» **What this task involves**: Drop the pictures, then extract the listing word for word.

» **Supplied information**:
--- START ---

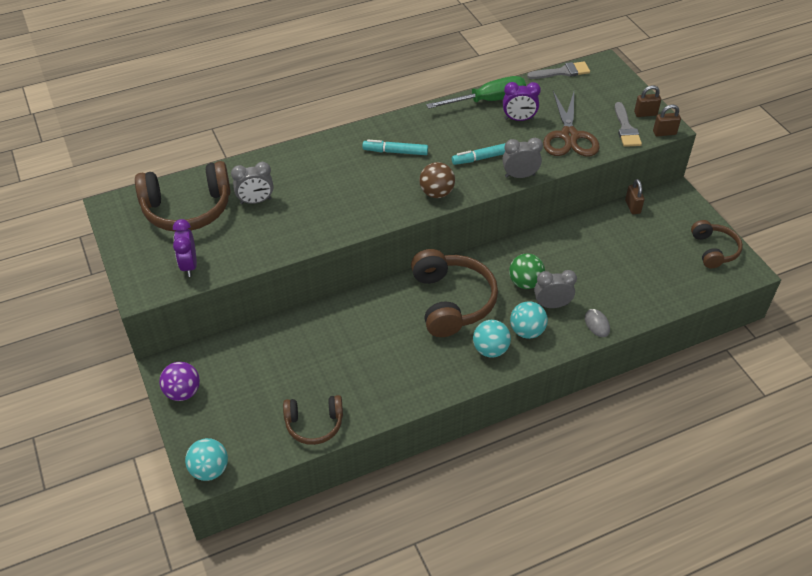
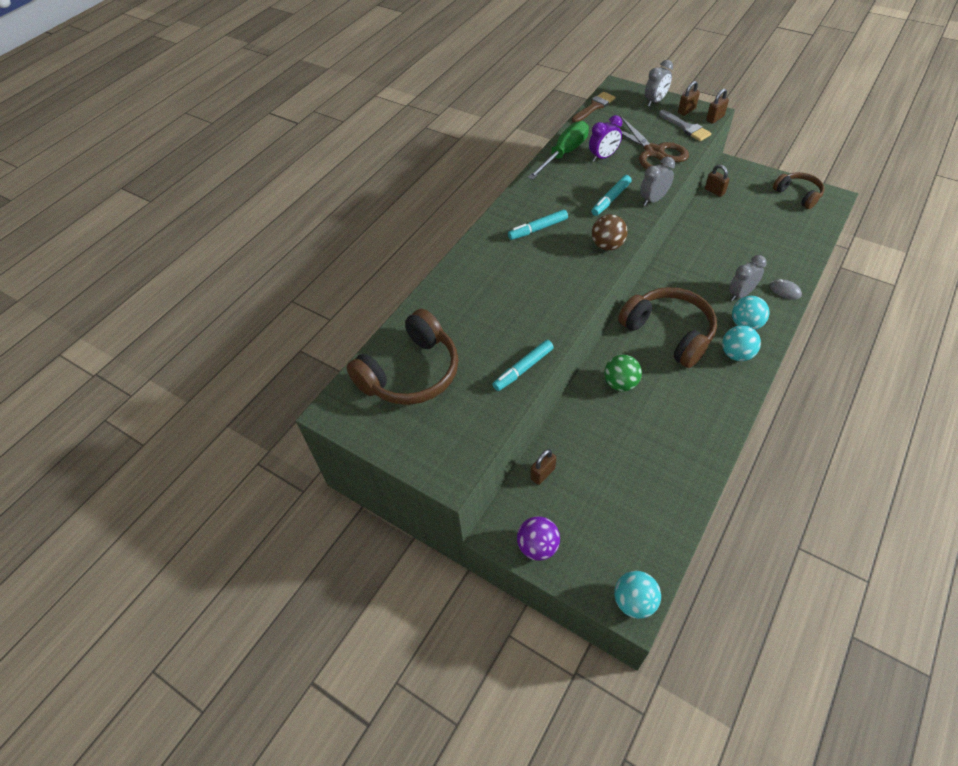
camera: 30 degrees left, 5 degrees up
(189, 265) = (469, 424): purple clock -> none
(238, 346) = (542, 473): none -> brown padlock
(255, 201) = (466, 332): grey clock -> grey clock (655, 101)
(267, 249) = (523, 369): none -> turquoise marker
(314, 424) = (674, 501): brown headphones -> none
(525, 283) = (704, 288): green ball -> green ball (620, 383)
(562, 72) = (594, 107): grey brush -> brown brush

--- END ---

» **Task solution**:
camera: 30 degrees left, 5 degrees up
(189, 265) = (469, 424): purple clock -> none
(238, 346) = (542, 473): none -> brown padlock
(255, 201) = (466, 332): grey clock -> grey clock (655, 101)
(267, 249) = (523, 369): none -> turquoise marker
(314, 424) = (674, 501): brown headphones -> none
(525, 283) = (704, 288): green ball -> green ball (620, 383)
(562, 72) = (594, 107): grey brush -> brown brush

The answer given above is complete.